# [TASK INSTRUCTIONS]
In this exercise, write out the data word for word and leave every image out.

Records from a dataset

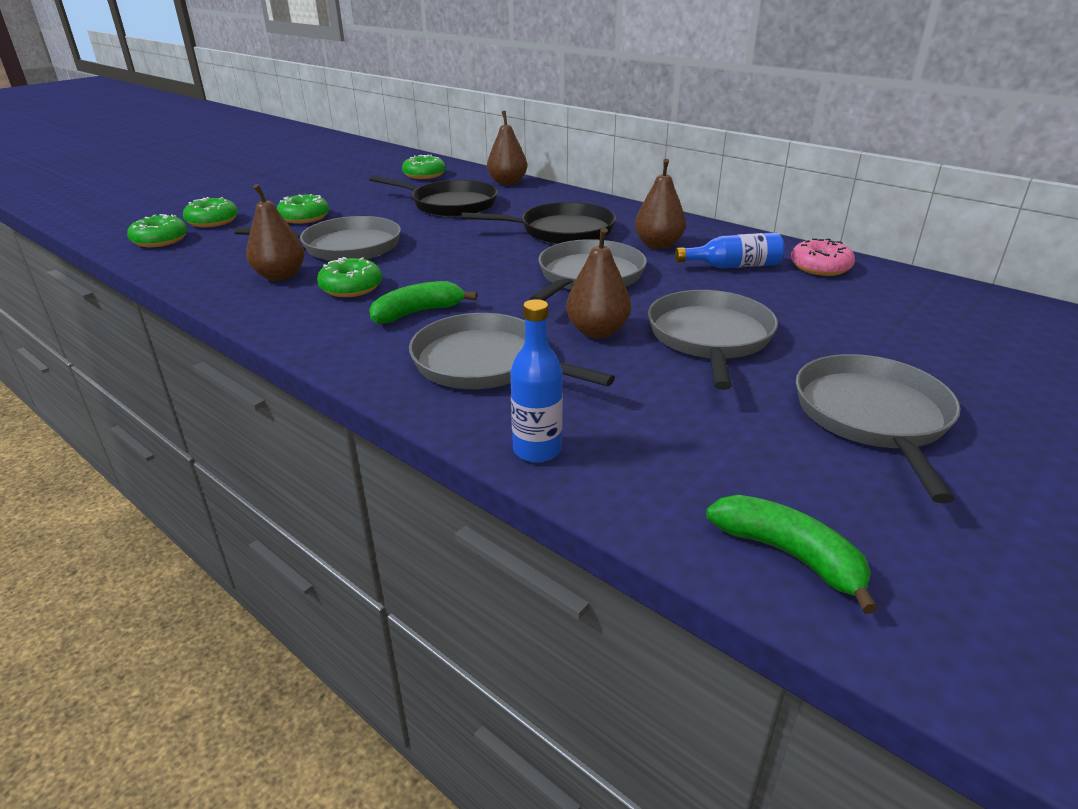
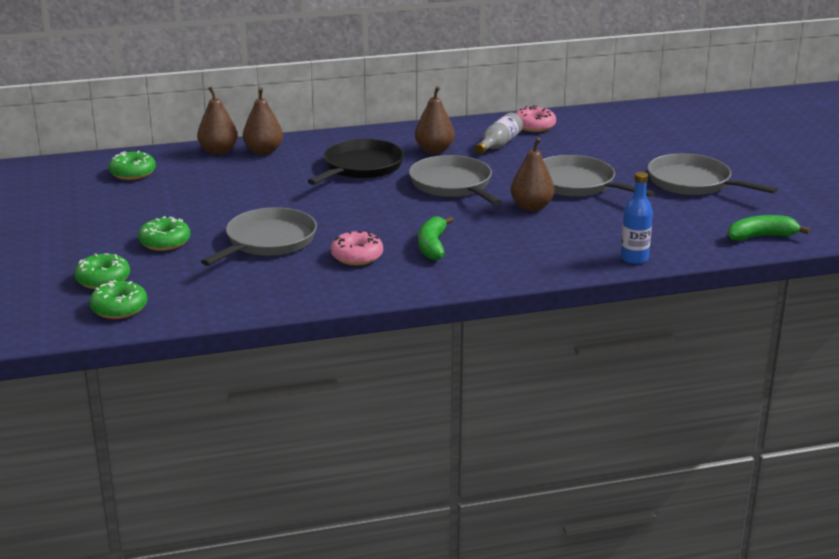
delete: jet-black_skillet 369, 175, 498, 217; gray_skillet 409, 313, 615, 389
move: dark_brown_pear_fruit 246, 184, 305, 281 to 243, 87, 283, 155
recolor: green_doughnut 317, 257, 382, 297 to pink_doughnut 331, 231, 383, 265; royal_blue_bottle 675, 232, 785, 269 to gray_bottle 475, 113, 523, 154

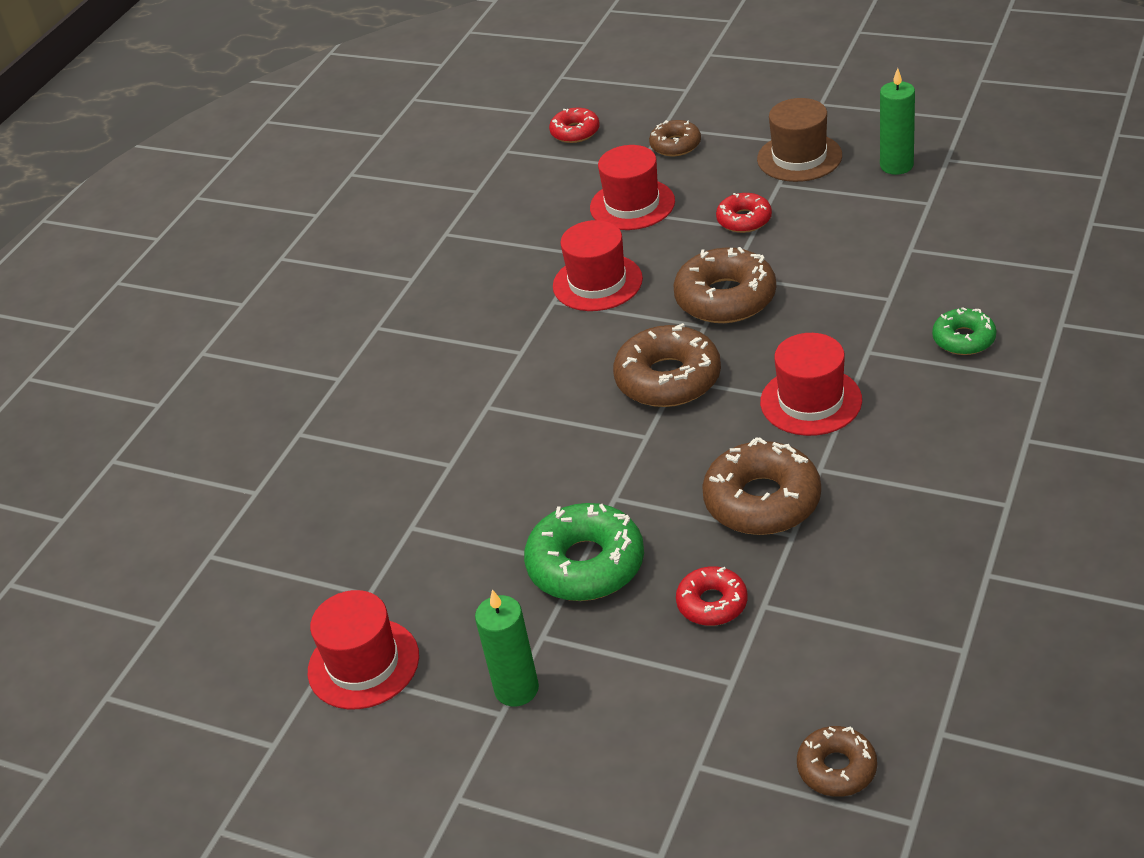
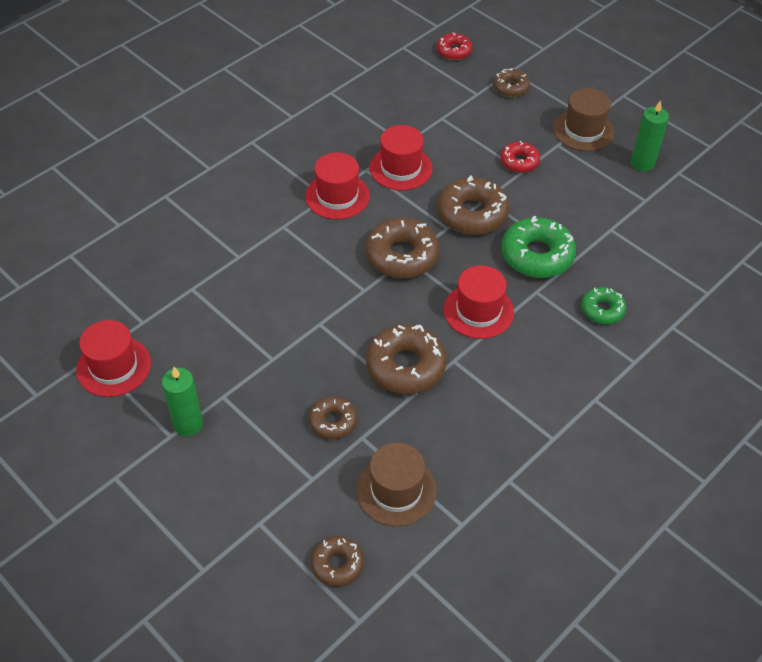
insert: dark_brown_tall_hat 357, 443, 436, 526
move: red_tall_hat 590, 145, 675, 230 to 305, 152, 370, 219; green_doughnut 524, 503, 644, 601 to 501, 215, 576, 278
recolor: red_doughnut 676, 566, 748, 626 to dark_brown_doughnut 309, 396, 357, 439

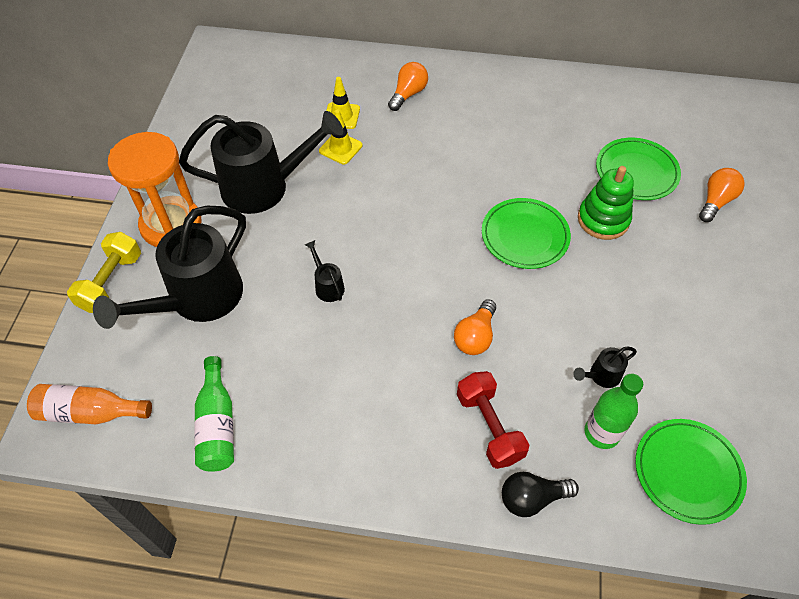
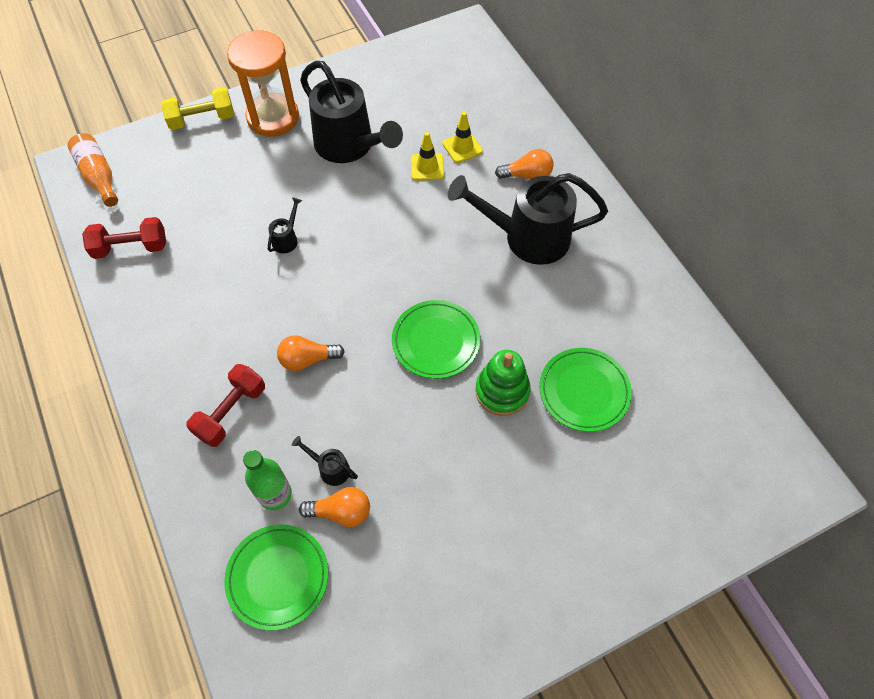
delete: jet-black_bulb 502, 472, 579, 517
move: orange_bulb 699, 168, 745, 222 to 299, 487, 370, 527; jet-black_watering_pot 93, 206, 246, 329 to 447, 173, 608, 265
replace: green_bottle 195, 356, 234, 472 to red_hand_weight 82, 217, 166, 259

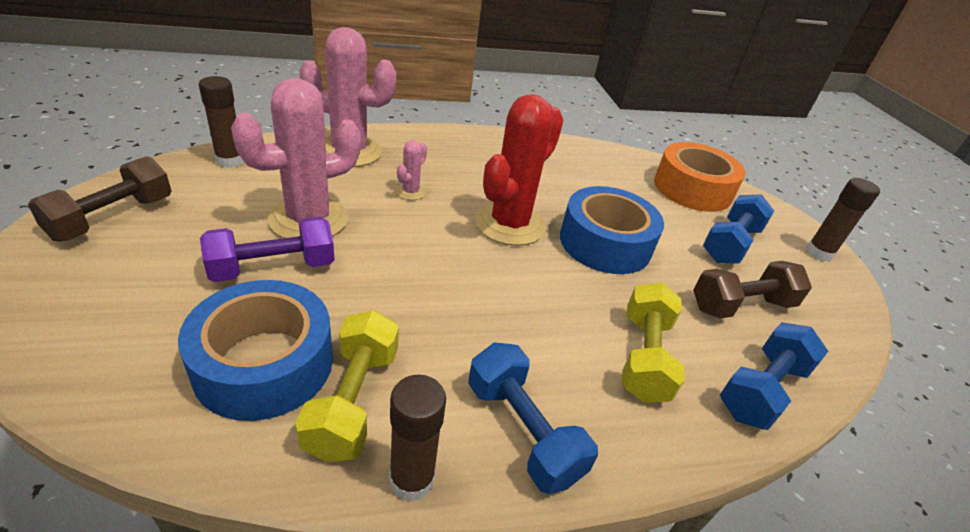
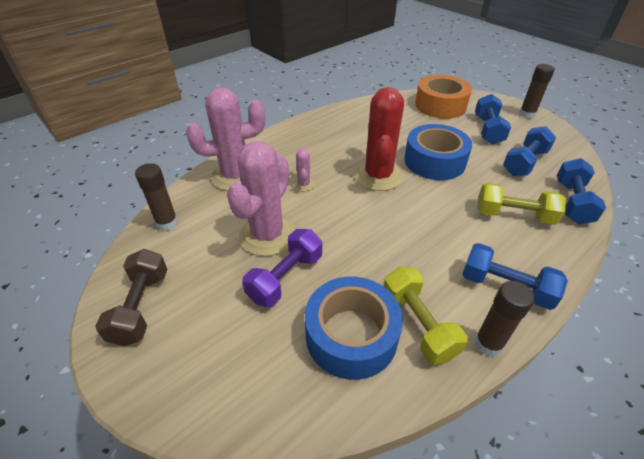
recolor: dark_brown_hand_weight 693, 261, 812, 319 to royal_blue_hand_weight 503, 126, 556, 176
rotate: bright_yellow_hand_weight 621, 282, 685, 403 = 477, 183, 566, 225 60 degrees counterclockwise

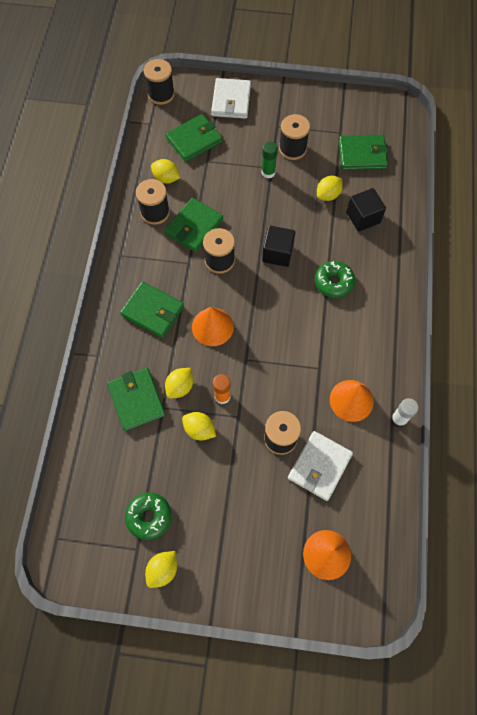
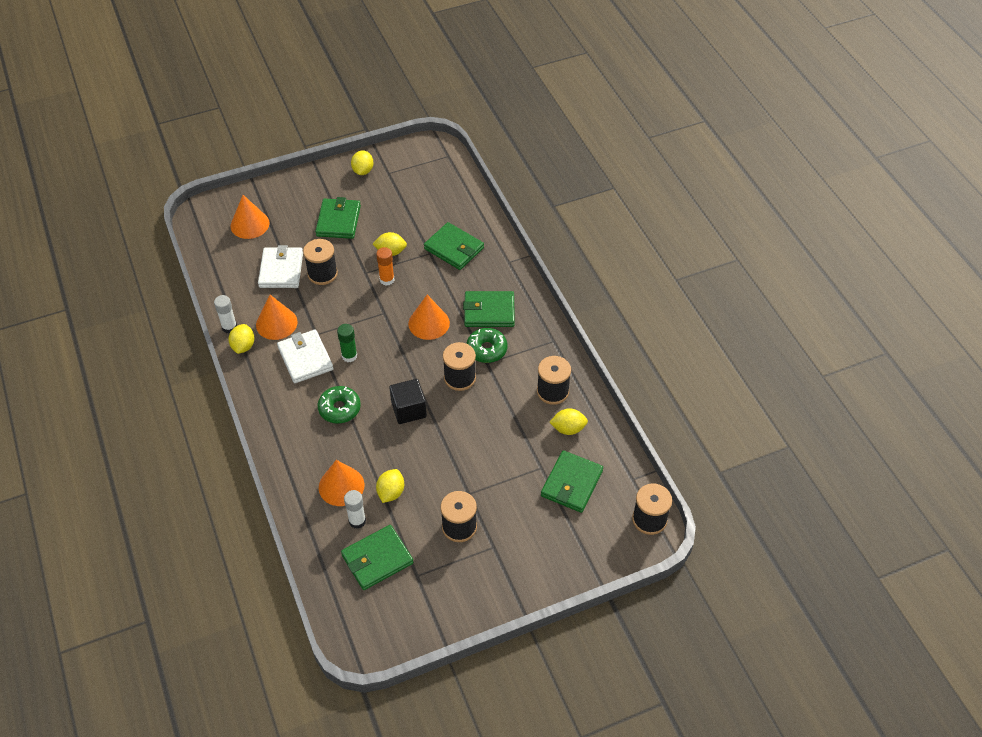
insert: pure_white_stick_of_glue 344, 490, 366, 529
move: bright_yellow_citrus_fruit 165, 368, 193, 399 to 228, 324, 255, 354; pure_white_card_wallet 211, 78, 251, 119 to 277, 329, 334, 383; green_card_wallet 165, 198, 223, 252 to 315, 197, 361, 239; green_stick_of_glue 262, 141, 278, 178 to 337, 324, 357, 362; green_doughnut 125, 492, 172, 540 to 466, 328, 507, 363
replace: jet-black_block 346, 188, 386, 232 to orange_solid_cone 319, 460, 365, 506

# [EXPECTED ANSWER]
delete: jet-black_skillet 369, 175, 498, 217; gray_skillet 409, 313, 615, 389
move: dark_brown_pear_fruit 246, 184, 305, 281 to 243, 87, 283, 155
recolor: green_doughnut 317, 257, 382, 297 to pink_doughnut 331, 231, 383, 265; royal_blue_bottle 675, 232, 785, 269 to gray_bottle 475, 113, 523, 154

insert: dark_brown_tall_hat 357, 443, 436, 526
move: red_tall_hat 590, 145, 675, 230 to 305, 152, 370, 219; green_doughnut 524, 503, 644, 601 to 501, 215, 576, 278
recolor: red_doughnut 676, 566, 748, 626 to dark_brown_doughnut 309, 396, 357, 439

delete: jet-black_bulb 502, 472, 579, 517
move: orange_bulb 699, 168, 745, 222 to 299, 487, 370, 527; jet-black_watering_pot 93, 206, 246, 329 to 447, 173, 608, 265
replace: green_bottle 195, 356, 234, 472 to red_hand_weight 82, 217, 166, 259

recolor: dark_brown_hand_weight 693, 261, 812, 319 to royal_blue_hand_weight 503, 126, 556, 176
rotate: bright_yellow_hand_weight 621, 282, 685, 403 = 477, 183, 566, 225 60 degrees counterclockwise

insert: pure_white_stick_of_glue 344, 490, 366, 529
move: bright_yellow_citrus_fruit 165, 368, 193, 399 to 228, 324, 255, 354; pure_white_card_wallet 211, 78, 251, 119 to 277, 329, 334, 383; green_card_wallet 165, 198, 223, 252 to 315, 197, 361, 239; green_stick_of_glue 262, 141, 278, 178 to 337, 324, 357, 362; green_doughnut 125, 492, 172, 540 to 466, 328, 507, 363
replace: jet-black_block 346, 188, 386, 232 to orange_solid_cone 319, 460, 365, 506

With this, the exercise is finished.